§ What you should do:
Below, some lines carry pictures; leave those pictures out and retype exactly the lines from the one with "R8: 680 (GND, W1) -> 680 (GND, W3)" through the one with "R1: 680 (DC_IN, W2) -> none".

(Source records)
______

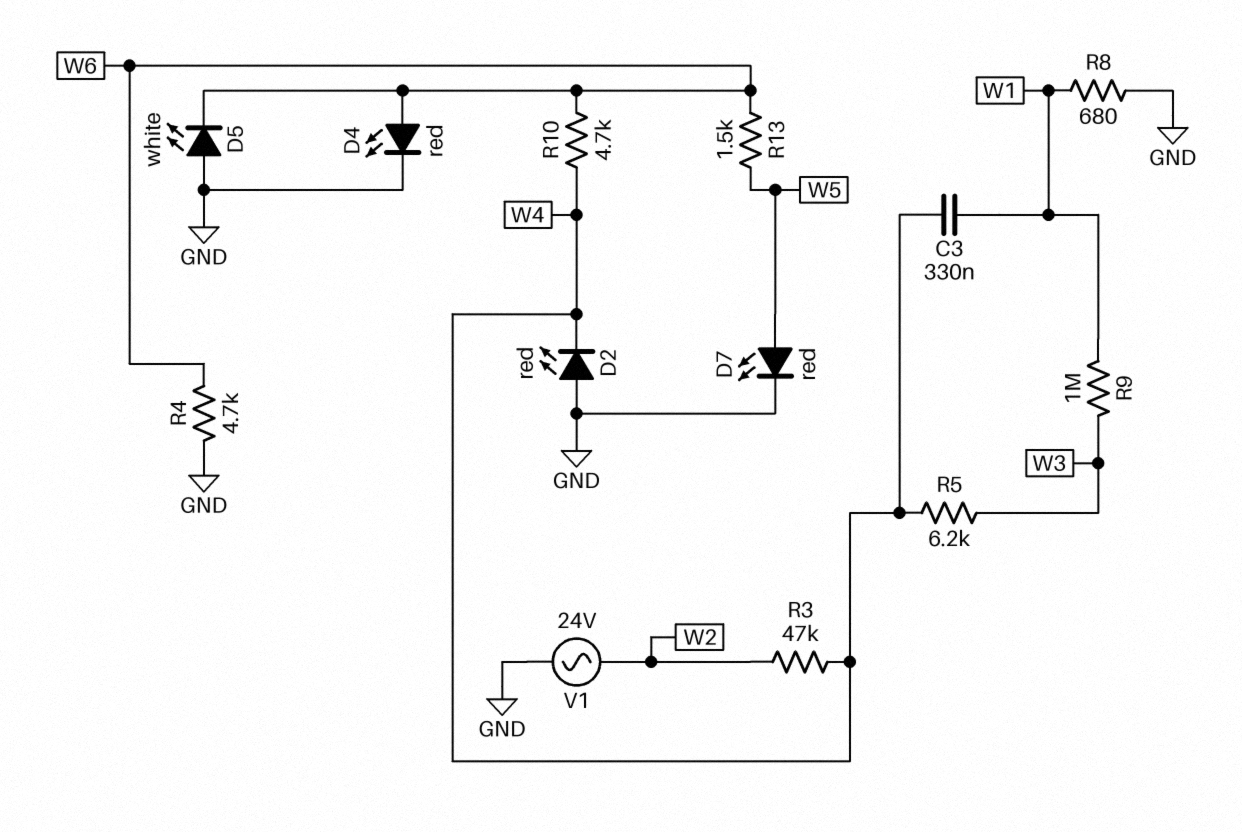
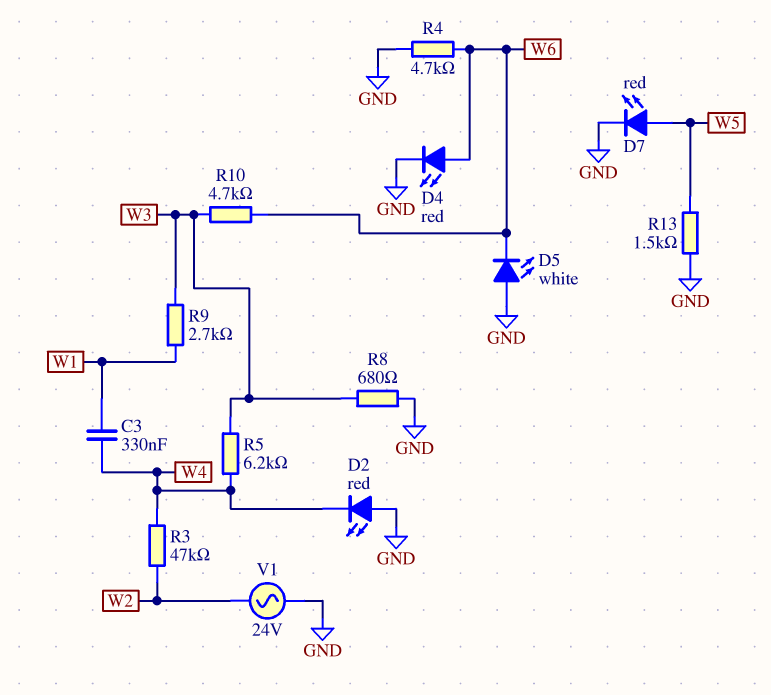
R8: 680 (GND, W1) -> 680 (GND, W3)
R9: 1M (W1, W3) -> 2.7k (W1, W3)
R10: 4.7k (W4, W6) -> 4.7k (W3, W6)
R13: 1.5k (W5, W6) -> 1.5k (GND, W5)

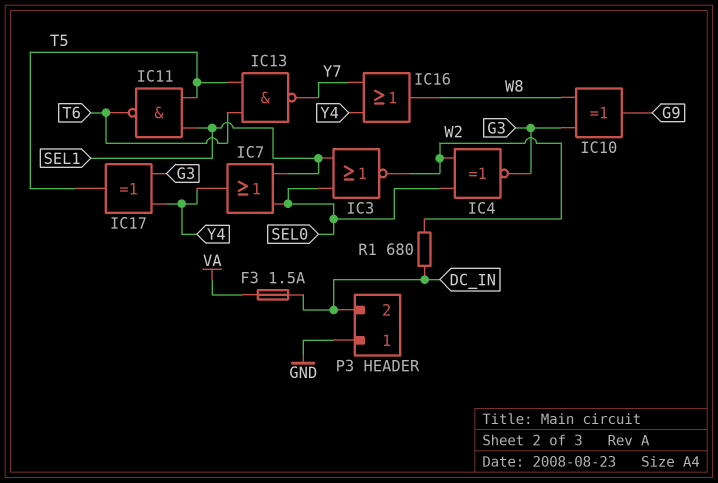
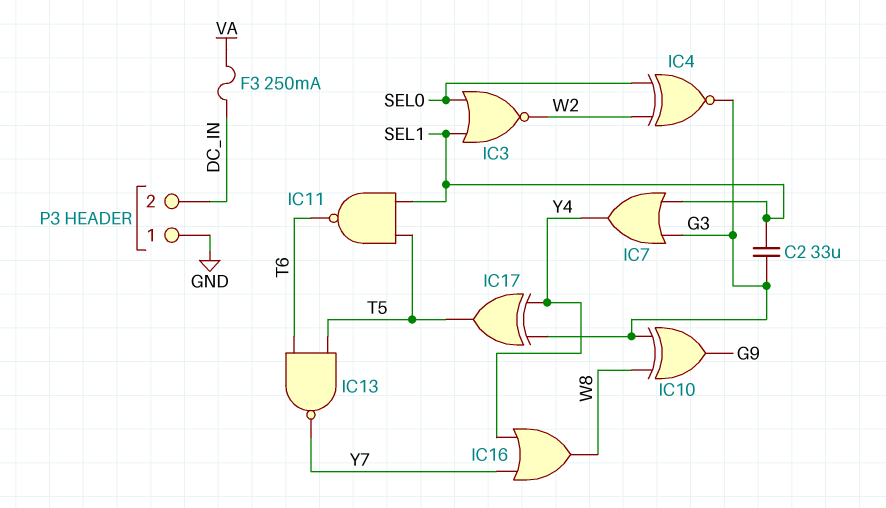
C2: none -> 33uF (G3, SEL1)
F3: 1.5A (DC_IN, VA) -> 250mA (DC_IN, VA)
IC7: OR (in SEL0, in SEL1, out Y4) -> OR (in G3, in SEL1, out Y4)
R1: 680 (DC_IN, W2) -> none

______

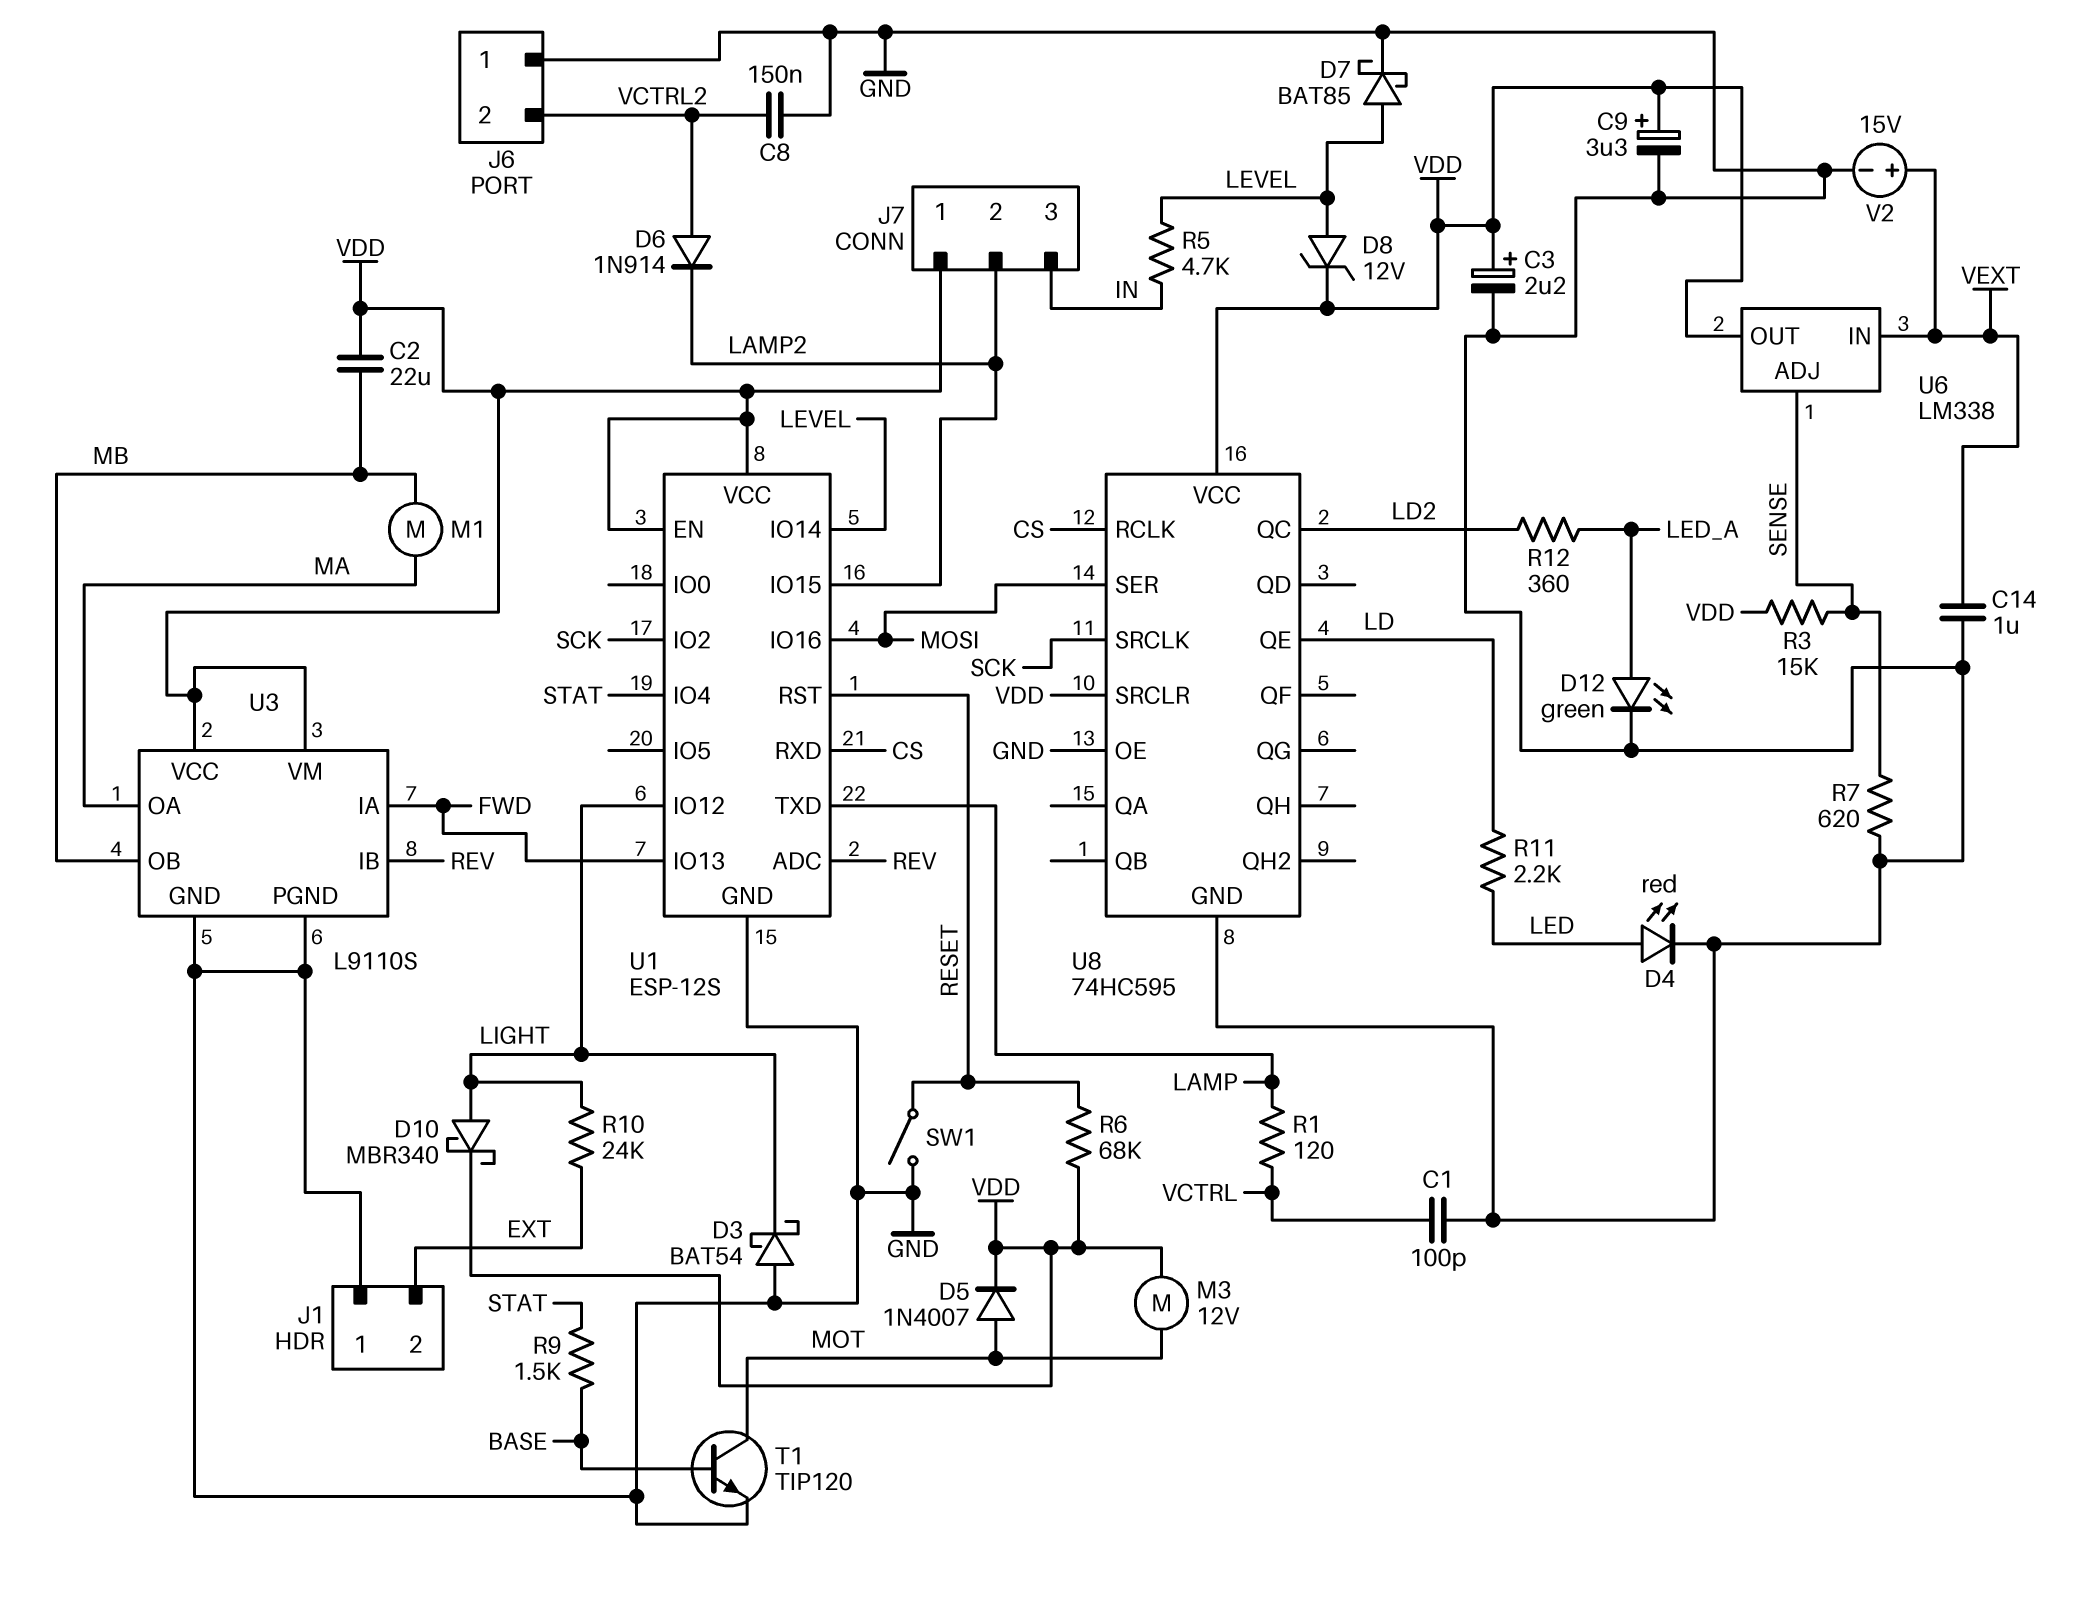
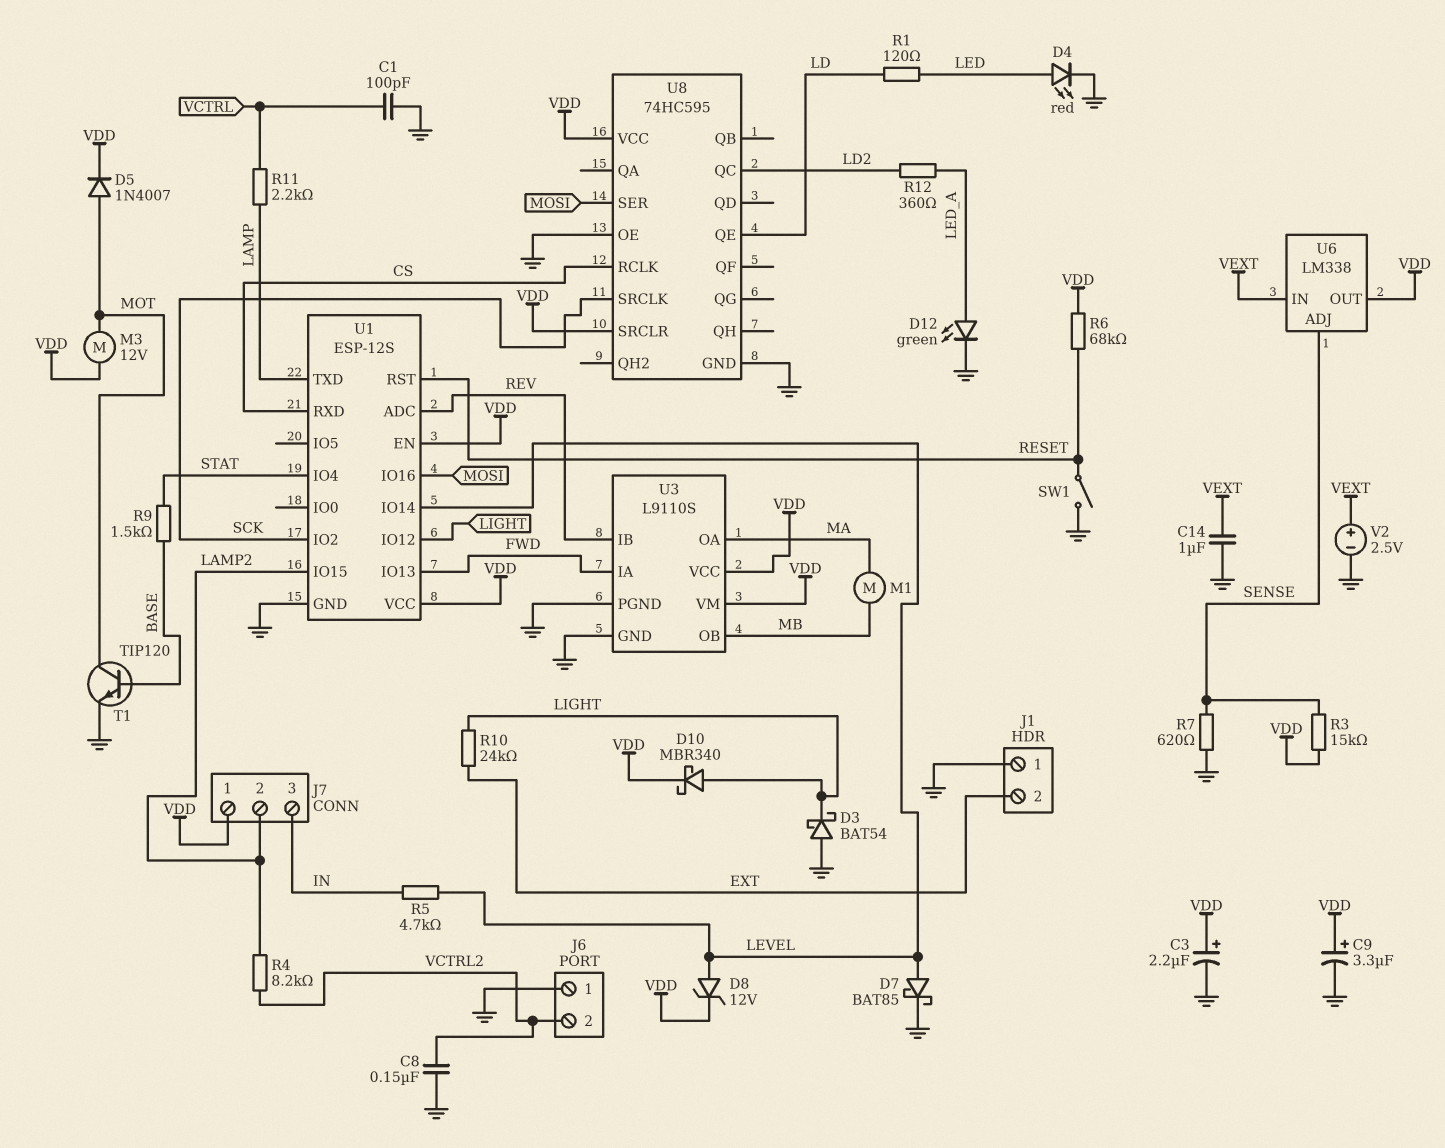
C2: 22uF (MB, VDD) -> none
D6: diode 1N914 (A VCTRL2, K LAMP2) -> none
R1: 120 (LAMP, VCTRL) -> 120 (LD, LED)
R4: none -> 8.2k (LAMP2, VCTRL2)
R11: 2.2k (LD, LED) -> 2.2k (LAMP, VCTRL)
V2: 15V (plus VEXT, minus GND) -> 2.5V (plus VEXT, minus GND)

______

§ Result:
R8: 680 (GND, W1) -> 680 (GND, W3)
R9: 1M (W1, W3) -> 2.7k (W1, W3)
R10: 4.7k (W4, W6) -> 4.7k (W3, W6)
R13: 1.5k (W5, W6) -> 1.5k (GND, W5)

C2: none -> 33uF (G3, SEL1)
F3: 1.5A (DC_IN, VA) -> 250mA (DC_IN, VA)
IC7: OR (in SEL0, in SEL1, out Y4) -> OR (in G3, in SEL1, out Y4)
R1: 680 (DC_IN, W2) -> none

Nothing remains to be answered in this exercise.